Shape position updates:
____

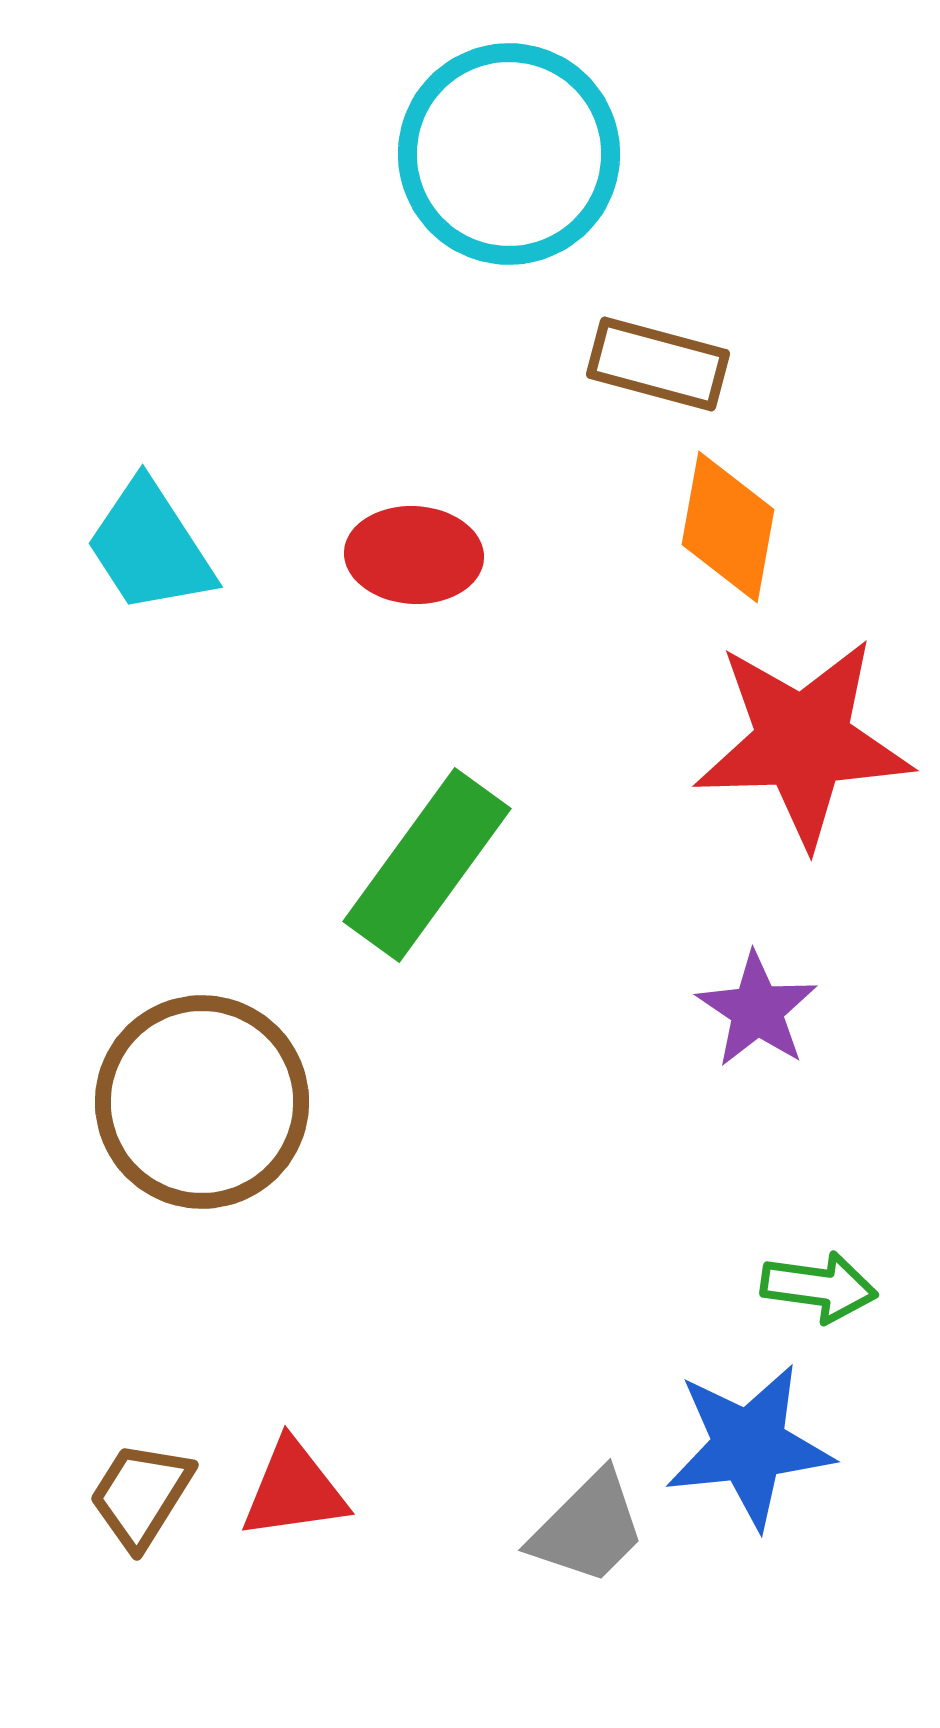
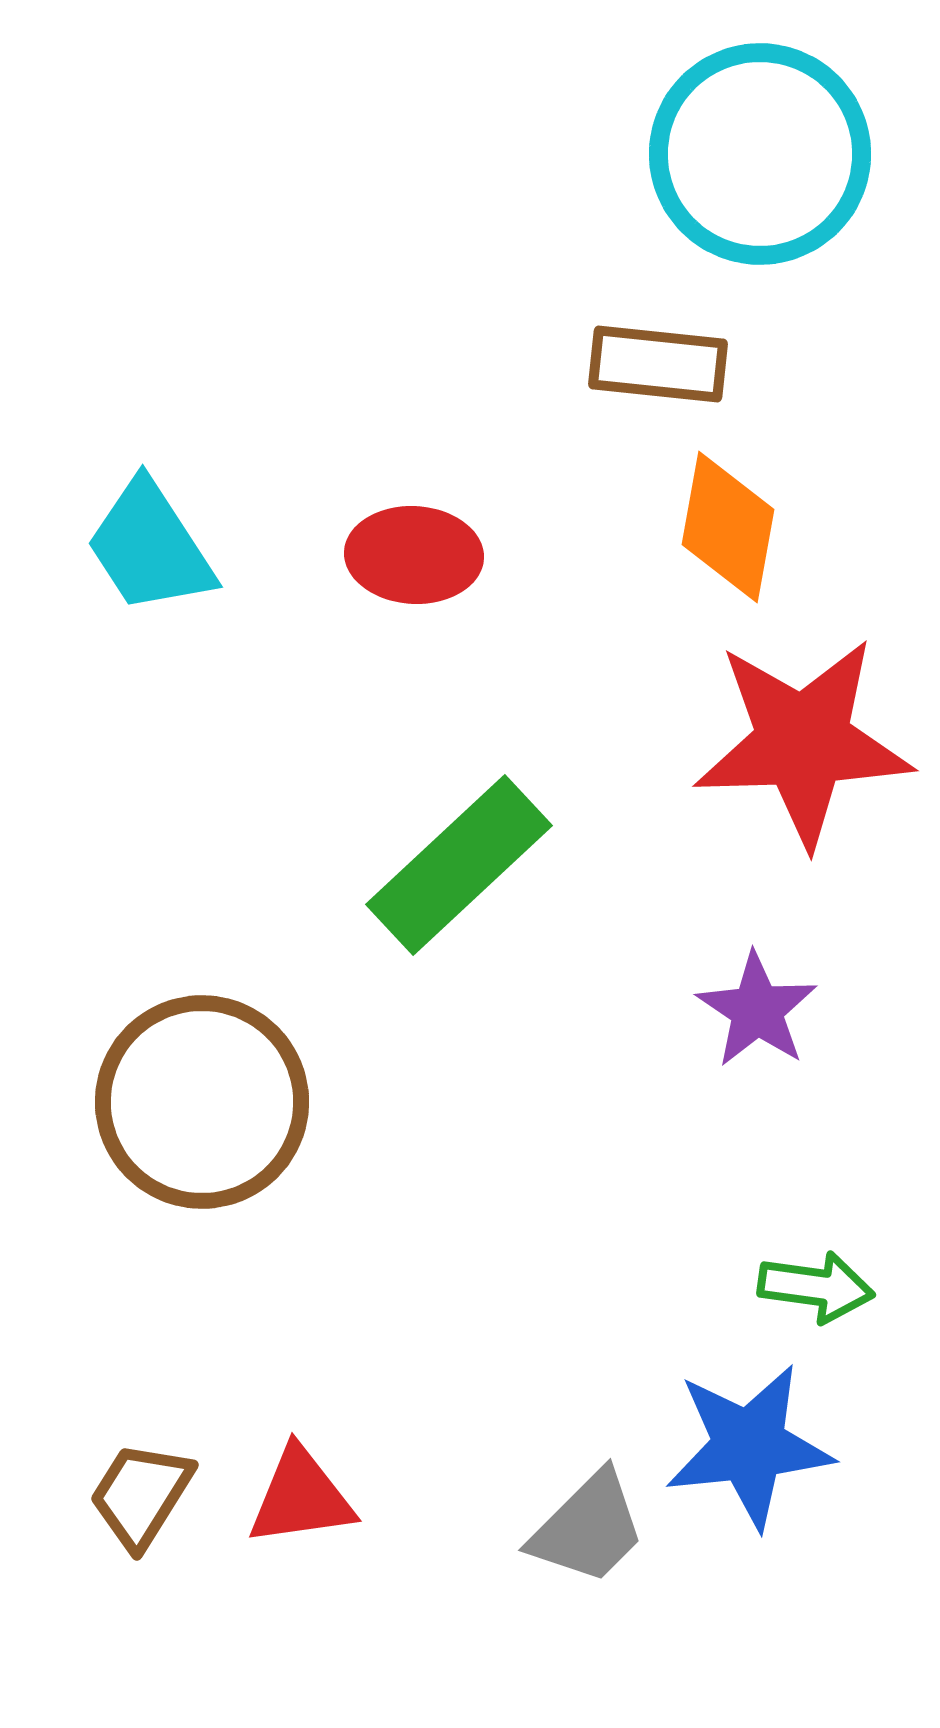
cyan circle: moved 251 px right
brown rectangle: rotated 9 degrees counterclockwise
green rectangle: moved 32 px right; rotated 11 degrees clockwise
green arrow: moved 3 px left
red triangle: moved 7 px right, 7 px down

____

To do - If a line in the records above contains the word "moved", copy it.

Answer area -
cyan circle: moved 251 px right
green rectangle: moved 32 px right; rotated 11 degrees clockwise
green arrow: moved 3 px left
red triangle: moved 7 px right, 7 px down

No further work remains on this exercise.